- [Data excerpts]

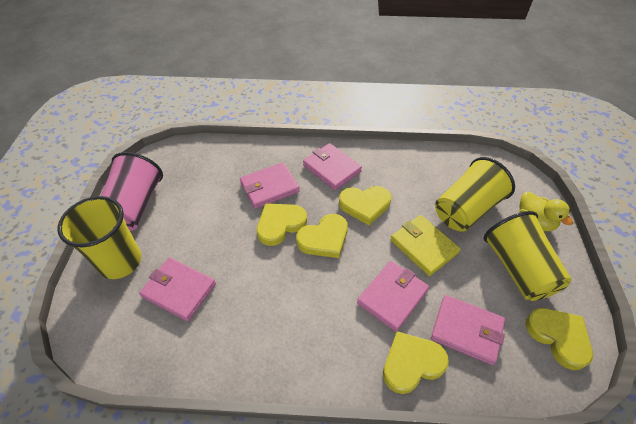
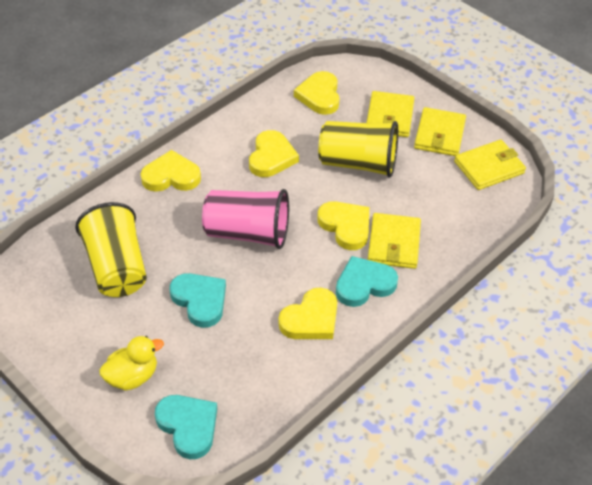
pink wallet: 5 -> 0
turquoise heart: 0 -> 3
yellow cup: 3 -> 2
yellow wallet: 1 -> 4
---
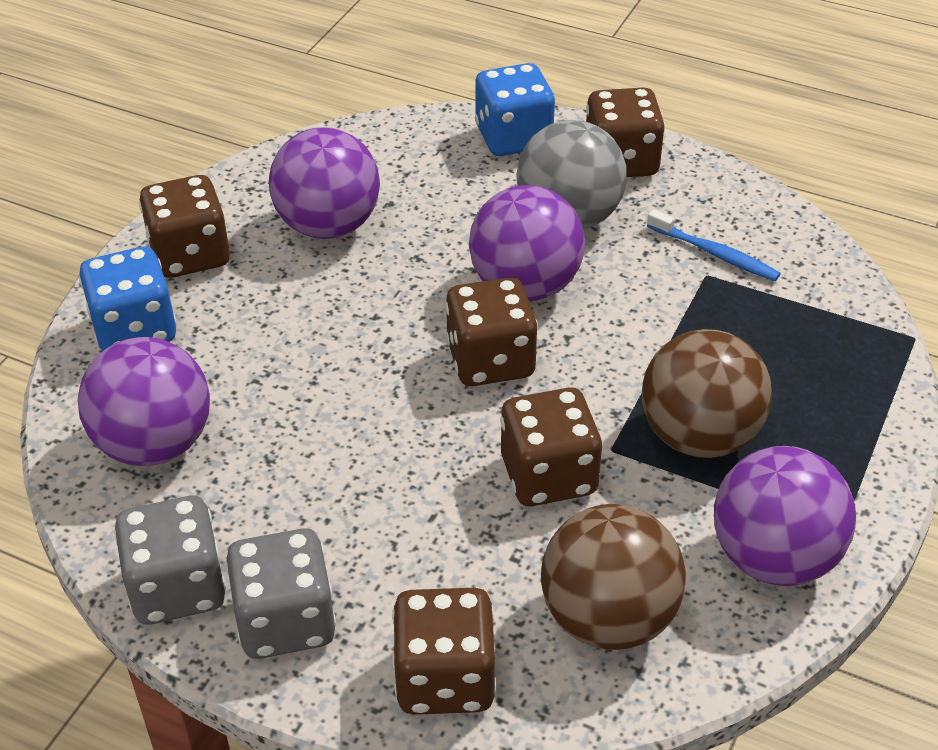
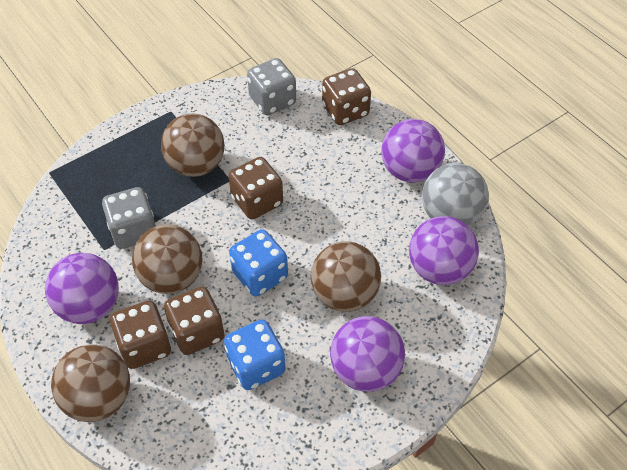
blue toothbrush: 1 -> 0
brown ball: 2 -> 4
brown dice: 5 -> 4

- [What the task asks] From the listing above, output exactly the run of lines that starts with the line containing "turquoise heart: 0 -> 3" and ends with the line containing "yellow wallet: 1 -> 4".

- [Response to the exercise]
turquoise heart: 0 -> 3
yellow cup: 3 -> 2
yellow wallet: 1 -> 4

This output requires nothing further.